(What is needed): At the line containing "cyan L-shape: rotated 55", start repeating the entries exactly, and continue through the last line.

(Task inputs):

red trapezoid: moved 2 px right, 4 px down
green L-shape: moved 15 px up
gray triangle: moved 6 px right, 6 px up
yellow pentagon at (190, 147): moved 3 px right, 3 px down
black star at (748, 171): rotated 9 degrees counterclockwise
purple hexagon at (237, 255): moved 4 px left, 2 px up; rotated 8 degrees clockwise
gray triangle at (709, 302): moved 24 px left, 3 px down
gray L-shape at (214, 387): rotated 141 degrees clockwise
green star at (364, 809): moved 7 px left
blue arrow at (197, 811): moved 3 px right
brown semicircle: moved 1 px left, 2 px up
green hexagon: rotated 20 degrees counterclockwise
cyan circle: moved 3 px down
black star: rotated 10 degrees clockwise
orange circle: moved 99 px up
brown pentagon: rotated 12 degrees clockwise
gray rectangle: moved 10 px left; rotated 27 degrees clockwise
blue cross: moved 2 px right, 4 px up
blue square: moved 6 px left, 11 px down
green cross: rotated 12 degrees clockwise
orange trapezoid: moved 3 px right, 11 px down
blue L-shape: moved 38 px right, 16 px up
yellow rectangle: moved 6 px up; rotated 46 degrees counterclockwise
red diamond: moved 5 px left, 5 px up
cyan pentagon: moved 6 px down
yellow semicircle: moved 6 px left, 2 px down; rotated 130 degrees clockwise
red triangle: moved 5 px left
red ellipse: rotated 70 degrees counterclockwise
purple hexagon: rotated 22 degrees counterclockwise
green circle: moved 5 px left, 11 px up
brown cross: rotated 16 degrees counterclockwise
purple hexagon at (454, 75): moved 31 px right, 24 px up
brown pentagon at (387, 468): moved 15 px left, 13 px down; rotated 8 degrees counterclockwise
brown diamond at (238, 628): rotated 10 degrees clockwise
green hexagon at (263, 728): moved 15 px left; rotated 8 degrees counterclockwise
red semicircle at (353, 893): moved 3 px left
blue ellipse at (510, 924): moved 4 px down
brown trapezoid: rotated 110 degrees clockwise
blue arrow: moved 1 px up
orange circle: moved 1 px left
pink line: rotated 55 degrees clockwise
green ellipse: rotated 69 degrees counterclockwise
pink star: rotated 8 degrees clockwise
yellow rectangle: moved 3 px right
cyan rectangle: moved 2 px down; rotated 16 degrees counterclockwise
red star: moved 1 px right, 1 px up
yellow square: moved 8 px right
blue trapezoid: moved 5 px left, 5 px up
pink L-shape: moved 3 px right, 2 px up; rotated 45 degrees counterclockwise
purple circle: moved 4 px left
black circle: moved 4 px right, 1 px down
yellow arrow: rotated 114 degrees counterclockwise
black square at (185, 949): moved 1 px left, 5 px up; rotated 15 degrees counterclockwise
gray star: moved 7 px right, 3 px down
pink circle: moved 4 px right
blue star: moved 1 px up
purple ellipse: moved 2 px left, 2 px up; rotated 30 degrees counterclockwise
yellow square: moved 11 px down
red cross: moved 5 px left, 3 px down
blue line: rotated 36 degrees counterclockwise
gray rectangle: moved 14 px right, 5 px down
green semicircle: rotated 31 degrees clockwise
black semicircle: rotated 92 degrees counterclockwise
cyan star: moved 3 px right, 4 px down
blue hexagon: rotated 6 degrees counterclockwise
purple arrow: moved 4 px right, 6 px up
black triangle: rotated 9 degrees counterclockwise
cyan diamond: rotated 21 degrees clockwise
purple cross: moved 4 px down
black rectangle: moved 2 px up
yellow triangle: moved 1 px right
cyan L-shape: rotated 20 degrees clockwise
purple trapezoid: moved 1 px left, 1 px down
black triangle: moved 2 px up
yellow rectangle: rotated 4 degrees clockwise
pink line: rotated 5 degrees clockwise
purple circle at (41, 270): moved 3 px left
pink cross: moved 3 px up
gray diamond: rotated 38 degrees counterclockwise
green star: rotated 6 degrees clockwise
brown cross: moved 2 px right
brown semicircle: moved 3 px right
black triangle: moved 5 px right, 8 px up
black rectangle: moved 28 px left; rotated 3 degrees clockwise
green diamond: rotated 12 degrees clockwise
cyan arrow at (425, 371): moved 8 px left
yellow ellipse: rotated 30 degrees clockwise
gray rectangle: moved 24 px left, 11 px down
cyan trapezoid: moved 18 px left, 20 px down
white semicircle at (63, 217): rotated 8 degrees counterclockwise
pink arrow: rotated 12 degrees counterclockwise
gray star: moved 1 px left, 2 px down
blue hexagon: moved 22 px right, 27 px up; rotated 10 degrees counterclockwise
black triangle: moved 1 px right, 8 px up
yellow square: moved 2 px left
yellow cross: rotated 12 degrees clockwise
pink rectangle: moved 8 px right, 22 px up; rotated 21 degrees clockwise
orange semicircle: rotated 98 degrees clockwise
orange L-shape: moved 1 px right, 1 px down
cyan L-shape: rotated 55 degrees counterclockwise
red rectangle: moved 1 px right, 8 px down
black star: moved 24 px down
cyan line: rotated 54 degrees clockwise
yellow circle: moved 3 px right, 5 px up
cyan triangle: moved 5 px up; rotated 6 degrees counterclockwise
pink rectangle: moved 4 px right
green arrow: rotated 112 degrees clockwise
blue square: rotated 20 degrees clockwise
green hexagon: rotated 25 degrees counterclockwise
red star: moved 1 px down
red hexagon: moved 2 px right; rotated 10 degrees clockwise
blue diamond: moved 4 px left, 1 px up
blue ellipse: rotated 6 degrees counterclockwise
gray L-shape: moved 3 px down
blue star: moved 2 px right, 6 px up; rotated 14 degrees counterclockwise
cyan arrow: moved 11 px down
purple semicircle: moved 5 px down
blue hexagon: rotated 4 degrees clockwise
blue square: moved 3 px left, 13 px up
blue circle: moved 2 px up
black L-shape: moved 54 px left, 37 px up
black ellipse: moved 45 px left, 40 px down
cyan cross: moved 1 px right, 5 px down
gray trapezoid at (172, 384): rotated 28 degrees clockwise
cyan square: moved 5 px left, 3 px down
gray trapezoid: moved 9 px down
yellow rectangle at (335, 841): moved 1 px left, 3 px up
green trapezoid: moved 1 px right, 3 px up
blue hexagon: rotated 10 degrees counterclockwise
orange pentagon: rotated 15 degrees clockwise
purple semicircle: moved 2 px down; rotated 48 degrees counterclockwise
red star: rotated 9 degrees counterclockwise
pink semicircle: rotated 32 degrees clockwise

(Answer space):
cyan L-shape: rotated 55 degrees counterclockwise
red rectangle: moved 1 px right, 8 px down
black star: moved 24 px down
cyan line: rotated 54 degrees clockwise
yellow circle: moved 3 px right, 5 px up
cyan triangle: moved 5 px up; rotated 6 degrees counterclockwise
pink rectangle: moved 4 px right
green arrow: rotated 112 degrees clockwise
blue square: rotated 20 degrees clockwise
green hexagon: rotated 25 degrees counterclockwise
red star: moved 1 px down
red hexagon: moved 2 px right; rotated 10 degrees clockwise
blue diamond: moved 4 px left, 1 px up
blue ellipse: rotated 6 degrees counterclockwise
gray L-shape: moved 3 px down
blue star: moved 2 px right, 6 px up; rotated 14 degrees counterclockwise
cyan arrow: moved 11 px down
purple semicircle: moved 5 px down
blue hexagon: rotated 4 degrees clockwise
blue square: moved 3 px left, 13 px up
blue circle: moved 2 px up
black L-shape: moved 54 px left, 37 px up
black ellipse: moved 45 px left, 40 px down
cyan cross: moved 1 px right, 5 px down
gray trapezoid at (172, 384): rotated 28 degrees clockwise
cyan square: moved 5 px left, 3 px down
gray trapezoid: moved 9 px down
yellow rectangle at (335, 841): moved 1 px left, 3 px up
green trapezoid: moved 1 px right, 3 px up
blue hexagon: rotated 10 degrees counterclockwise
orange pentagon: rotated 15 degrees clockwise
purple semicircle: moved 2 px down; rotated 48 degrees counterclockwise
red star: rotated 9 degrees counterclockwise
pink semicircle: rotated 32 degrees clockwise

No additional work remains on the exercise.